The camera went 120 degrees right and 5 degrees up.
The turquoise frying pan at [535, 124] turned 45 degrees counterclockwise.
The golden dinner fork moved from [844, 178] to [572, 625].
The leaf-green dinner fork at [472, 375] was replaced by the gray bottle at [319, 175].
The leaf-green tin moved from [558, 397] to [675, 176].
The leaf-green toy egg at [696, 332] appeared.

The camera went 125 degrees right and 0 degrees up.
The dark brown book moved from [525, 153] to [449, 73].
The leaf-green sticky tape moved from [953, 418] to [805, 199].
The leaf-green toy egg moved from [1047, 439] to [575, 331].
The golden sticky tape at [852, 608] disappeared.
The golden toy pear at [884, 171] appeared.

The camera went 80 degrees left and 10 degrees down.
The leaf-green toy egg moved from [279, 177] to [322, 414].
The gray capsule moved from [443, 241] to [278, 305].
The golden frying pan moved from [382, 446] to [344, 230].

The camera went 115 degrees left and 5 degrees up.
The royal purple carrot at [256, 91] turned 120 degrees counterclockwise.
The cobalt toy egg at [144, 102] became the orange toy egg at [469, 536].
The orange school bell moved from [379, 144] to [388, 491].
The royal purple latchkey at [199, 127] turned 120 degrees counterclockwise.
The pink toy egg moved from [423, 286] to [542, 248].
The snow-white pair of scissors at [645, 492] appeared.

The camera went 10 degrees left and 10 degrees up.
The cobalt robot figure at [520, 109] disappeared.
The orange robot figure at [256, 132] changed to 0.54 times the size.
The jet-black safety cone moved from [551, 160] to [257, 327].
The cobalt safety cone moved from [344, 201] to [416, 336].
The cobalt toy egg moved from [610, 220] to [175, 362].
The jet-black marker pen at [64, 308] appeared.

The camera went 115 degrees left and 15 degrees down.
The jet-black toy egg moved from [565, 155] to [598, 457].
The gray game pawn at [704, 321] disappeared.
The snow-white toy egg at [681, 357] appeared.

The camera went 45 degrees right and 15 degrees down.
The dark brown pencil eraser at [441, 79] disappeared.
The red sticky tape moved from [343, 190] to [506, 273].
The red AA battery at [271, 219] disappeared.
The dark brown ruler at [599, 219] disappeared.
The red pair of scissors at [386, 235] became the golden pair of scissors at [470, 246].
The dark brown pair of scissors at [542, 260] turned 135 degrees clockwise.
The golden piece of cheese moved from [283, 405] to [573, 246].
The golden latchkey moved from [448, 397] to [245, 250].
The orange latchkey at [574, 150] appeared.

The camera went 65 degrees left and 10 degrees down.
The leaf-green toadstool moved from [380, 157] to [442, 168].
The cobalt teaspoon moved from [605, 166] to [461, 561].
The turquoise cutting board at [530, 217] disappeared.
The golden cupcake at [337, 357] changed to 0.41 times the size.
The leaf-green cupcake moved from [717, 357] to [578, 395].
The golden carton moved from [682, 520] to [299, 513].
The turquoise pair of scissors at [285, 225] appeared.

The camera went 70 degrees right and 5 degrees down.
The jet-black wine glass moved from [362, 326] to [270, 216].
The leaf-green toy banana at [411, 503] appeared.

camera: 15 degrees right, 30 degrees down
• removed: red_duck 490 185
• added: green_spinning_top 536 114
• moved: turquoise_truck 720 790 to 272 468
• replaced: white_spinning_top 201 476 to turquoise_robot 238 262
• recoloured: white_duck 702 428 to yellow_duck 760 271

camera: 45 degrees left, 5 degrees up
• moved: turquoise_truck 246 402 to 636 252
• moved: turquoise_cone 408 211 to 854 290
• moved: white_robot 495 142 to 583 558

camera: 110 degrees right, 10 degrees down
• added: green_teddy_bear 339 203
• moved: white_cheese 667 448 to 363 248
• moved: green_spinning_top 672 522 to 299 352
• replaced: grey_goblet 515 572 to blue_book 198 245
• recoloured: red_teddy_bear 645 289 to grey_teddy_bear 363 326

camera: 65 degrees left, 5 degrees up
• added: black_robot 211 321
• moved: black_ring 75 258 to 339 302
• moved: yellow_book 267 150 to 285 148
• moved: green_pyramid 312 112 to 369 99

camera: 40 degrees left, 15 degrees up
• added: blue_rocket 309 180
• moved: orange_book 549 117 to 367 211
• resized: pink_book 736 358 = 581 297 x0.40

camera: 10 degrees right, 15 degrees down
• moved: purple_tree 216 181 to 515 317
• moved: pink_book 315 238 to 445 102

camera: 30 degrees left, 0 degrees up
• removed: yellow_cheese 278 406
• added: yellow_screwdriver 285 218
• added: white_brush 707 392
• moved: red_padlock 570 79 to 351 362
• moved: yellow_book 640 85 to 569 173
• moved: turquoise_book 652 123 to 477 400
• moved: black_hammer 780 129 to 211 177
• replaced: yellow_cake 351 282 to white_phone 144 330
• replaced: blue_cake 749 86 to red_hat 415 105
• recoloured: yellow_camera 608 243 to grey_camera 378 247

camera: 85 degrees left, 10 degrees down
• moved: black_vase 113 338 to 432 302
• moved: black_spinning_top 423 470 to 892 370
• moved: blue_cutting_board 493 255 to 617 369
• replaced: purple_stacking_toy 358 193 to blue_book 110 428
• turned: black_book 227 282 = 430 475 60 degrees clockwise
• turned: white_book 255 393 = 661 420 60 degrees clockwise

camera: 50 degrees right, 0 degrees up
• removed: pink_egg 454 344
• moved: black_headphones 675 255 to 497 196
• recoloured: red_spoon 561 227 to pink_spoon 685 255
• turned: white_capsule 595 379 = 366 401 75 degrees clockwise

+---+

§ **What this task involves**: Include the first line of the listing, the line with "The leaf-green tin", and every line between them, each repeated exactly, and output only those.

§ **Expected output**:
The camera went 120 degrees right and 5 degrees up.
The turquoise frying pan at [535, 124] turned 45 degrees counterclockwise.
The golden dinner fork moved from [844, 178] to [572, 625].
The leaf-green dinner fork at [472, 375] was replaced by the gray bottle at [319, 175].
The leaf-green tin moved from [558, 397] to [675, 176].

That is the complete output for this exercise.